# What you should do
From the records below, extract every line that describes a shape's movement or rotation, reproducing each one verbatim. Omit the pictures from your answer.

# Items
----
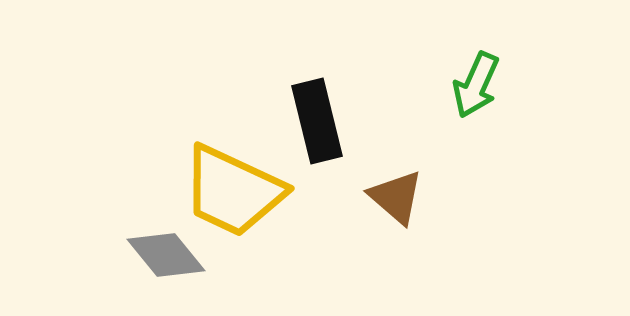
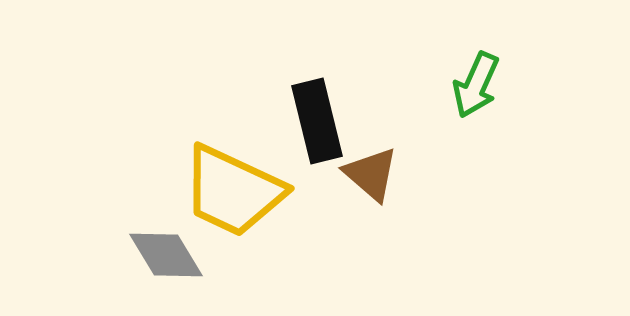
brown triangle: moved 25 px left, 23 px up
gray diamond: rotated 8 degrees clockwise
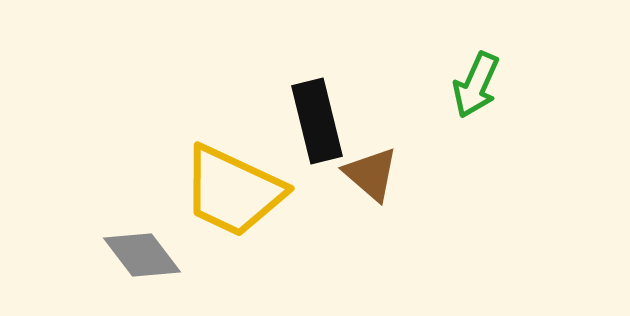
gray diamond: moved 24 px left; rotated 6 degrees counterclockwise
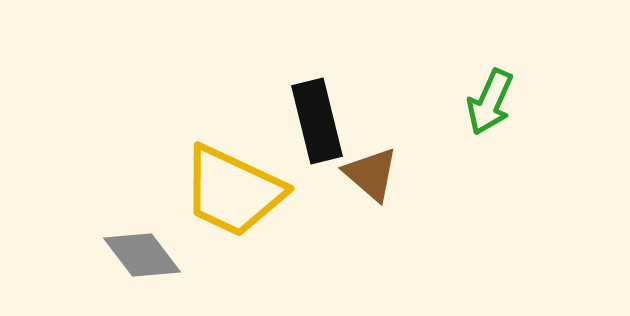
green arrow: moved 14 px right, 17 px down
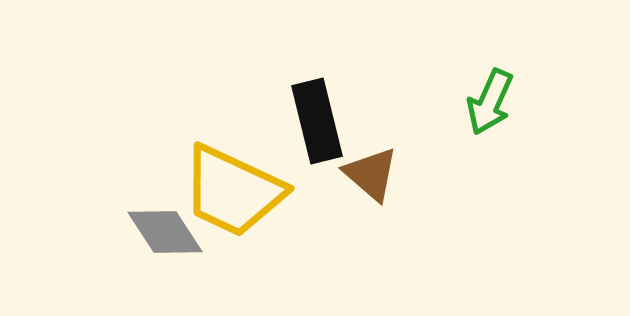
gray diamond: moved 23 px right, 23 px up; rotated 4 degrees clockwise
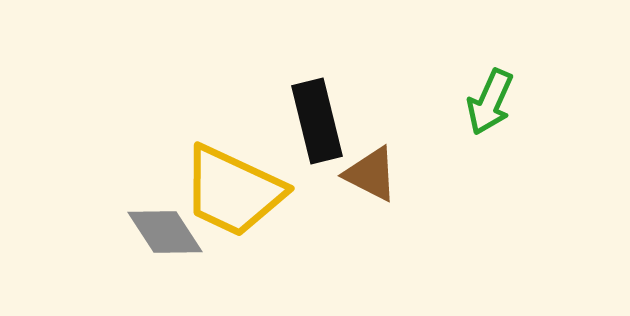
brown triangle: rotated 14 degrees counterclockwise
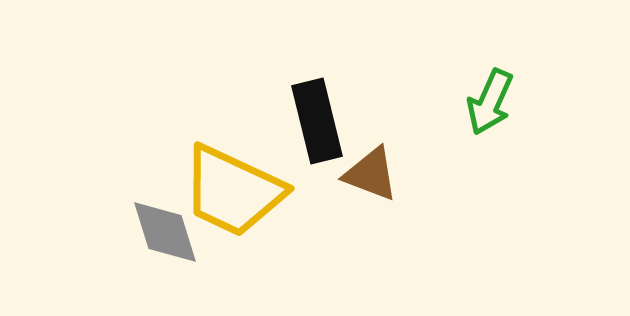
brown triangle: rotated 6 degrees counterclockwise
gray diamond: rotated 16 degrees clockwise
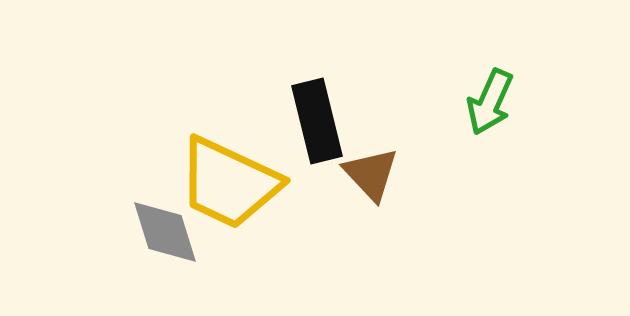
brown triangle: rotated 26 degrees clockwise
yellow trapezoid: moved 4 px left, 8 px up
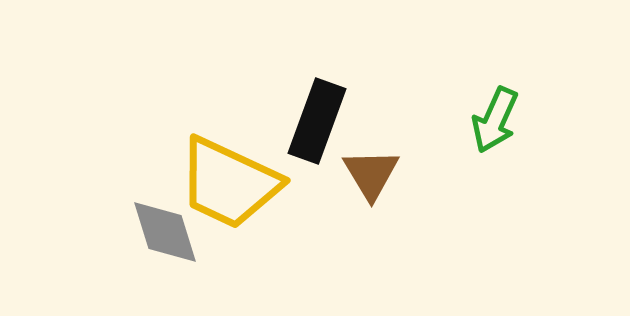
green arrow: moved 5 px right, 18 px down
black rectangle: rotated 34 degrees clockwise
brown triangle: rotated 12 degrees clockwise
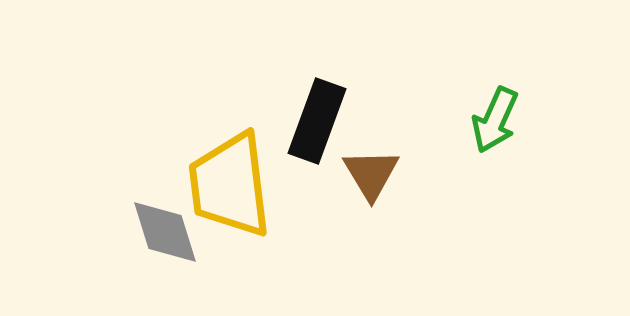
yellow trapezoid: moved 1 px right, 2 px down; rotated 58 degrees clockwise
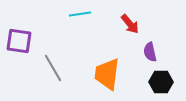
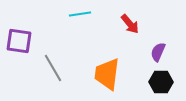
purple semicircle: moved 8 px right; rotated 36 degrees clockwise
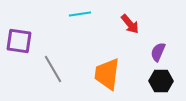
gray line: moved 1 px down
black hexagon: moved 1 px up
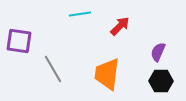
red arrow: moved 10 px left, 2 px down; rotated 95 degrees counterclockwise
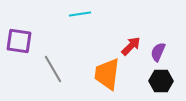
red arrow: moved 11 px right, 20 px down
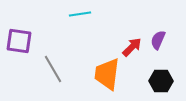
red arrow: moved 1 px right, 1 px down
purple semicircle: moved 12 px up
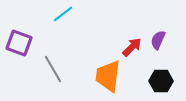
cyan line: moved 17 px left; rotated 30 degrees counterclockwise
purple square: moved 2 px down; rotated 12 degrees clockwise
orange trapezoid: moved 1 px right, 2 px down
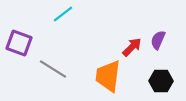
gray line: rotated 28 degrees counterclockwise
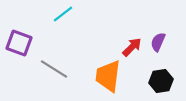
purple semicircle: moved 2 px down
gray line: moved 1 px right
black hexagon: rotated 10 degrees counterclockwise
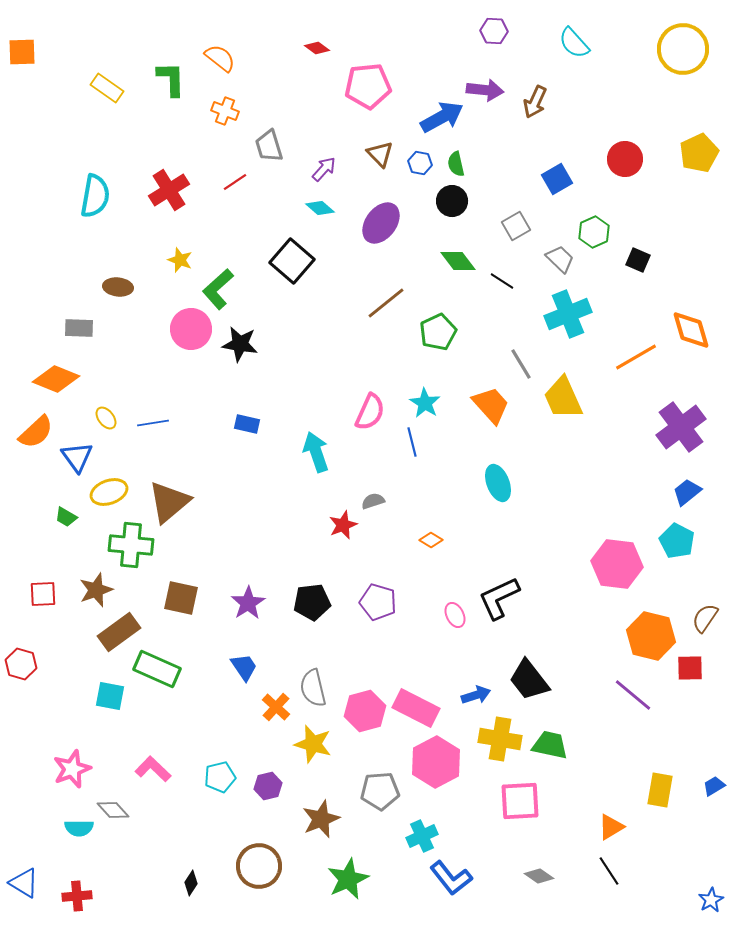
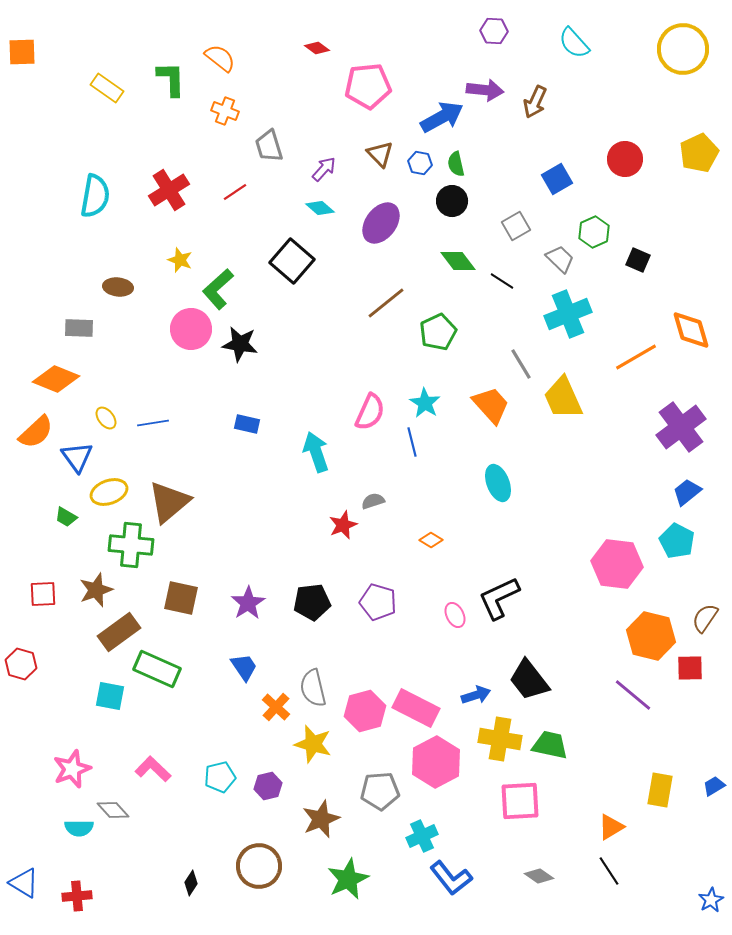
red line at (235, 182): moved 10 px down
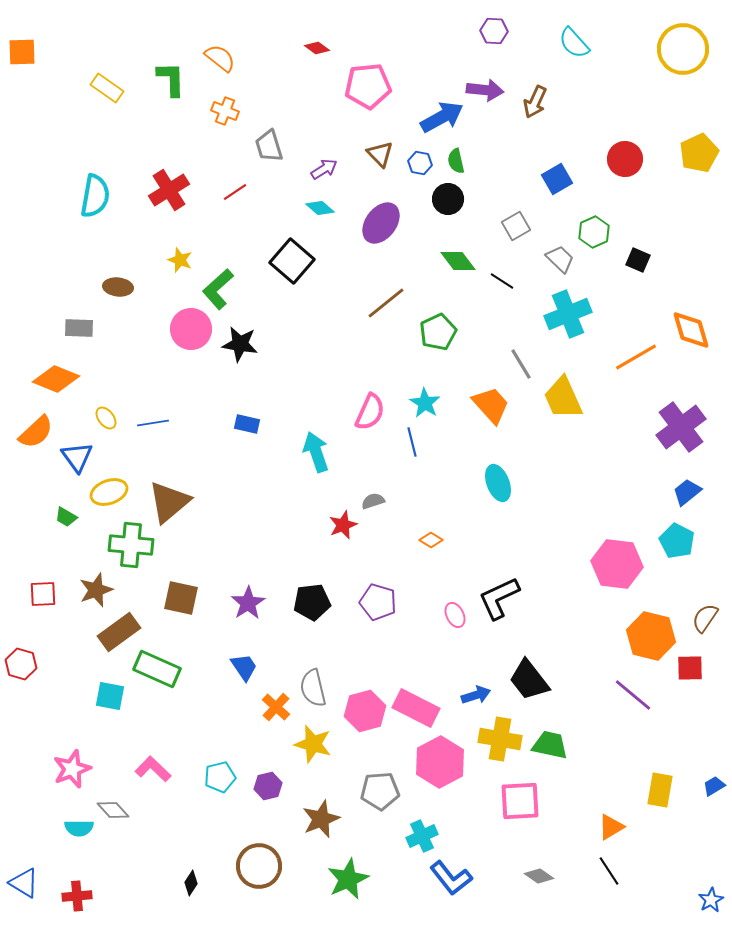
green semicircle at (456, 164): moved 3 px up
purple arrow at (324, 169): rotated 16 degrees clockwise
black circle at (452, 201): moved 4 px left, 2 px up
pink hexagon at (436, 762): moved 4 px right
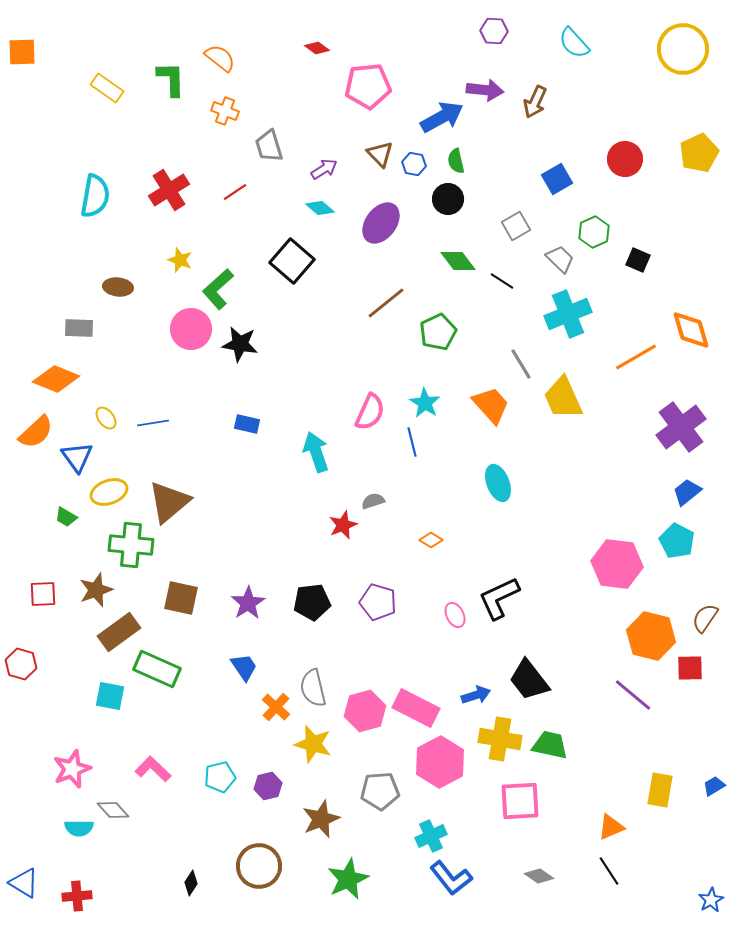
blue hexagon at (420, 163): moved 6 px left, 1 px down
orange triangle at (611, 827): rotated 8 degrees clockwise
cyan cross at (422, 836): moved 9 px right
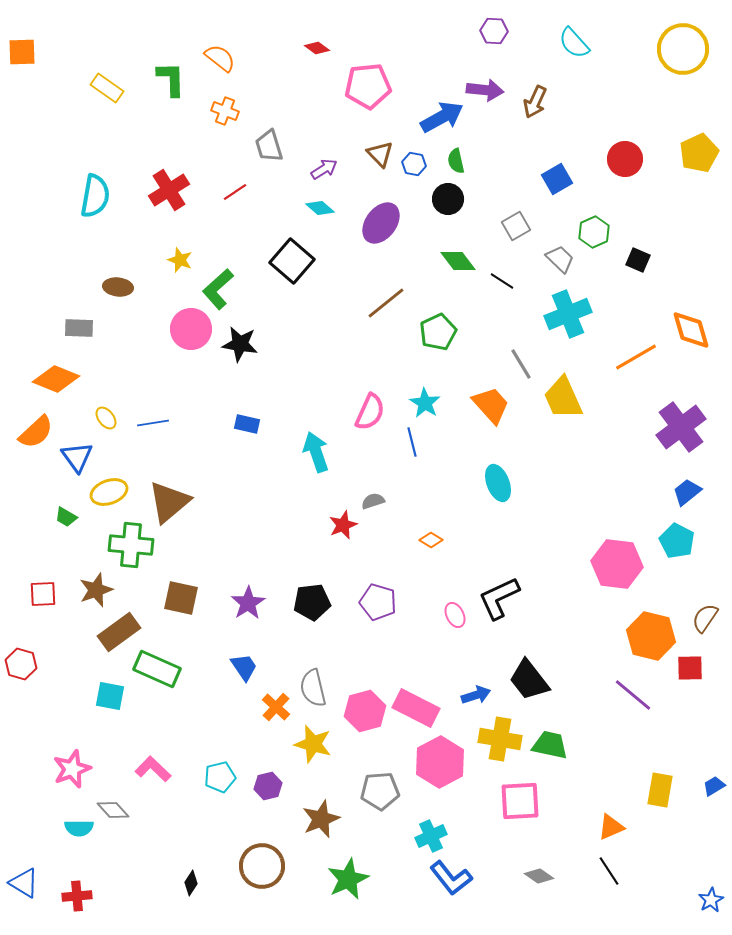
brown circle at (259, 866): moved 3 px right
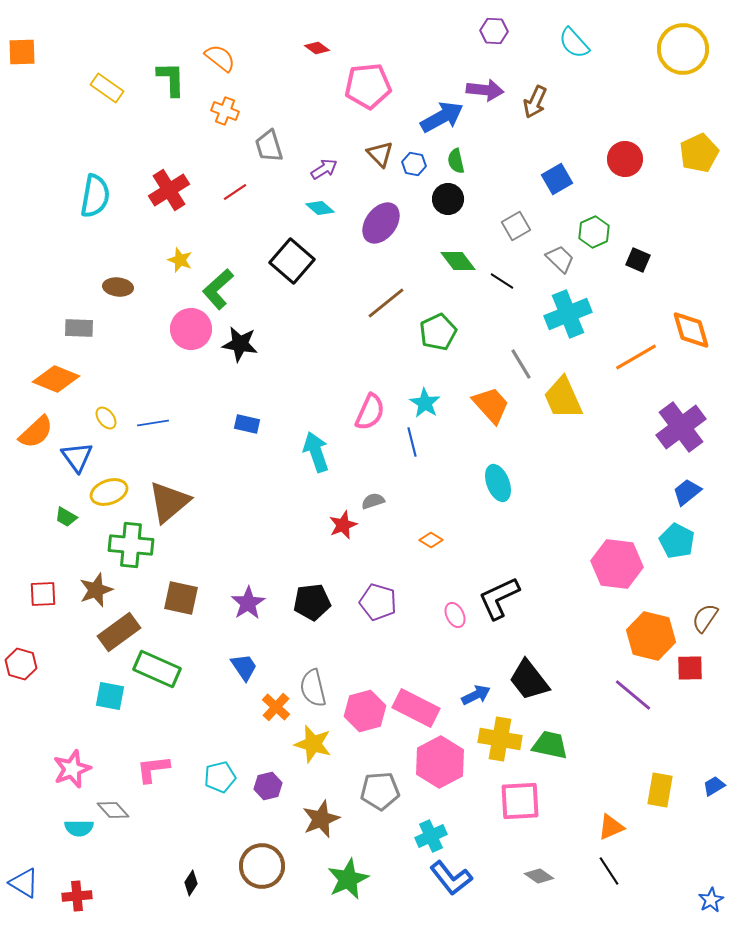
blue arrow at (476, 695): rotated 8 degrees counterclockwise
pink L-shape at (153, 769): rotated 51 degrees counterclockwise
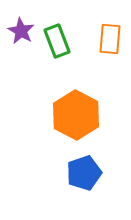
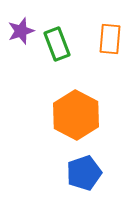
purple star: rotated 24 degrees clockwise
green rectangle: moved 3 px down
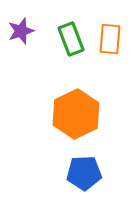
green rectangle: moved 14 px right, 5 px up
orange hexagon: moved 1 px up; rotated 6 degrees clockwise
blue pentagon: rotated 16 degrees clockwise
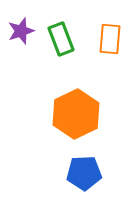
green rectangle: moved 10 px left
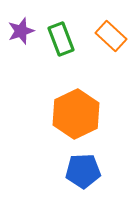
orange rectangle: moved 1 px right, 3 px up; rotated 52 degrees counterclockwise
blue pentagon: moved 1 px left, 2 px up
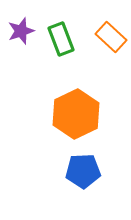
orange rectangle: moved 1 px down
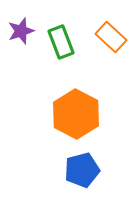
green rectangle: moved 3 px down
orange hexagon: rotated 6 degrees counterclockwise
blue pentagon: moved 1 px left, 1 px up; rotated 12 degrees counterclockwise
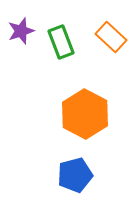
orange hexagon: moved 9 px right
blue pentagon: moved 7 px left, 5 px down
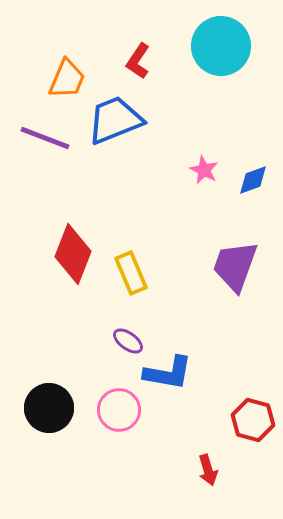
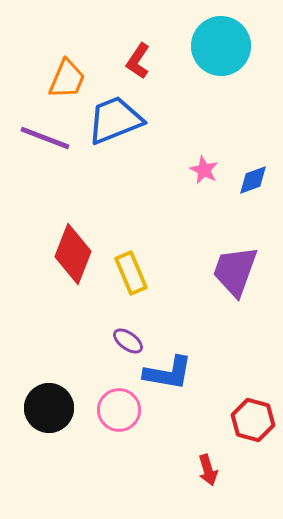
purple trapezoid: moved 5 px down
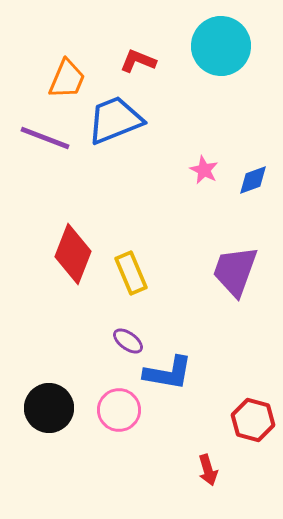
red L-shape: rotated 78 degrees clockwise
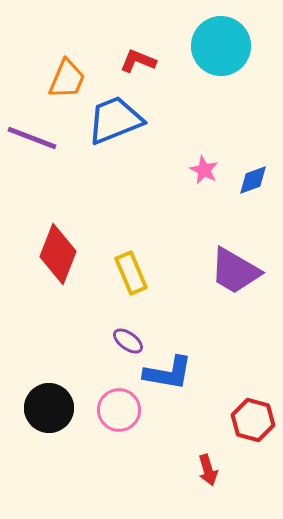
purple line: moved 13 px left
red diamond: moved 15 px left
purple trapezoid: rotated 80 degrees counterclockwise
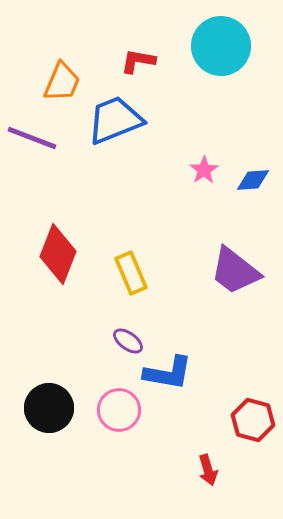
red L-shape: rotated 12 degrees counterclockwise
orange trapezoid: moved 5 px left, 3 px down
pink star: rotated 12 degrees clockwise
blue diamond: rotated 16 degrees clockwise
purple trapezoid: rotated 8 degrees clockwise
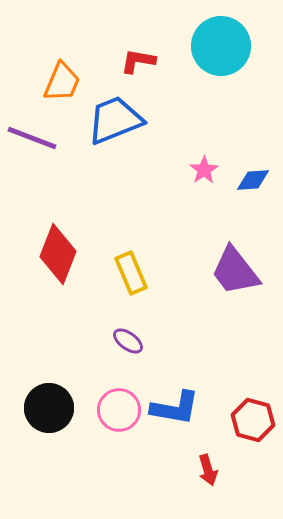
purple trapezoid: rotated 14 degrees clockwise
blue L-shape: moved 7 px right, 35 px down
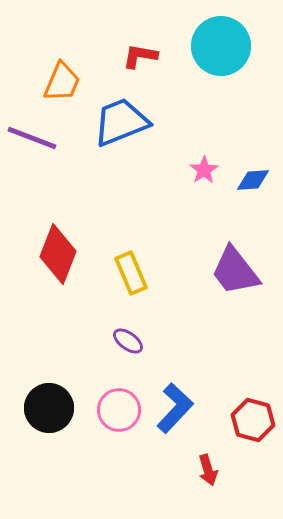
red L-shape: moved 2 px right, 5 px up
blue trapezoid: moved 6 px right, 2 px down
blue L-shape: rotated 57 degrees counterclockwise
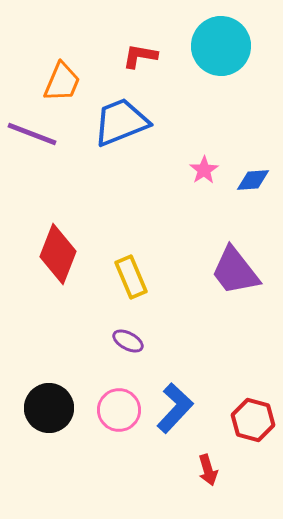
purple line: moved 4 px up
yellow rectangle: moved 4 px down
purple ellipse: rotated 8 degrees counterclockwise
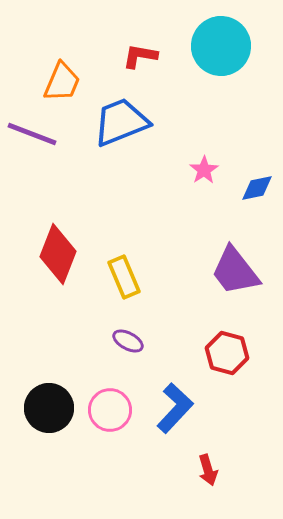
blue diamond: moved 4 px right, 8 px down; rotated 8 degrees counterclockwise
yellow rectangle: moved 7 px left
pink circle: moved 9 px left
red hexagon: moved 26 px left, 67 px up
----
# Written solution
brown triangle: moved 25 px left, 23 px up
gray diamond: rotated 8 degrees clockwise
gray diamond: moved 24 px left; rotated 6 degrees counterclockwise
green arrow: moved 14 px right, 17 px down
gray diamond: moved 23 px right, 23 px up; rotated 4 degrees clockwise
brown triangle: rotated 14 degrees counterclockwise
brown triangle: rotated 6 degrees counterclockwise
gray diamond: rotated 16 degrees clockwise
brown triangle: rotated 26 degrees clockwise
yellow trapezoid: moved 4 px left, 8 px up
green arrow: moved 5 px right, 18 px down
black rectangle: rotated 34 degrees clockwise
brown triangle: rotated 12 degrees clockwise
yellow trapezoid: moved 1 px right, 2 px down; rotated 58 degrees clockwise
purple semicircle: moved 8 px right; rotated 36 degrees clockwise
gray line: moved 1 px down
black hexagon: moved 1 px up
red arrow: moved 10 px left, 2 px down; rotated 95 degrees counterclockwise
red arrow: moved 11 px right, 20 px down
red arrow: moved 1 px right, 1 px down
purple semicircle: moved 12 px up
cyan line: moved 17 px left; rotated 30 degrees counterclockwise
purple square: moved 2 px down; rotated 12 degrees clockwise
orange trapezoid: moved 1 px right, 2 px down
gray line: rotated 28 degrees counterclockwise
purple semicircle: moved 2 px down
gray line: moved 1 px right
black hexagon: rotated 10 degrees counterclockwise
red line at (235, 182): moved 10 px down
green semicircle at (456, 164): moved 3 px up
purple arrow at (324, 169): rotated 16 degrees clockwise
black circle at (452, 201): moved 4 px left, 2 px up
pink hexagon at (436, 762): moved 4 px right
blue hexagon at (420, 163): moved 6 px left, 1 px down
orange triangle at (611, 827): rotated 8 degrees clockwise
cyan cross at (422, 836): moved 9 px right
brown circle at (259, 866): moved 3 px right
blue arrow at (476, 695): rotated 8 degrees counterclockwise
pink L-shape at (153, 769): rotated 51 degrees counterclockwise
purple star: rotated 24 degrees clockwise
green rectangle: moved 3 px down
green rectangle: moved 14 px right, 5 px up
orange hexagon: moved 1 px up; rotated 6 degrees clockwise
blue pentagon: rotated 16 degrees clockwise
green rectangle: moved 10 px left
orange rectangle: moved 1 px right, 3 px up; rotated 52 degrees counterclockwise
blue pentagon: moved 1 px left, 2 px up
orange rectangle: moved 1 px down
green rectangle: moved 3 px down
orange hexagon: rotated 6 degrees counterclockwise
blue pentagon: moved 1 px left, 1 px up; rotated 12 degrees counterclockwise
orange hexagon: moved 9 px right
blue pentagon: moved 7 px left, 5 px down
purple trapezoid: moved 5 px down
red L-shape: rotated 78 degrees clockwise
purple line: moved 13 px left
red diamond: moved 15 px left
purple trapezoid: rotated 80 degrees counterclockwise
red L-shape: rotated 12 degrees counterclockwise
orange trapezoid: moved 5 px left, 3 px down
pink star: rotated 12 degrees clockwise
blue diamond: rotated 16 degrees clockwise
purple trapezoid: rotated 8 degrees clockwise
purple trapezoid: rotated 14 degrees clockwise
blue L-shape: moved 7 px right, 35 px down
red L-shape: moved 2 px right, 5 px up
blue trapezoid: moved 6 px right, 2 px down
blue L-shape: rotated 57 degrees counterclockwise
purple line: moved 4 px up
yellow rectangle: moved 4 px down
purple ellipse: rotated 8 degrees counterclockwise
blue diamond: moved 4 px right, 8 px down; rotated 8 degrees counterclockwise
yellow rectangle: moved 7 px left
pink circle: moved 9 px left
red hexagon: moved 26 px left, 67 px up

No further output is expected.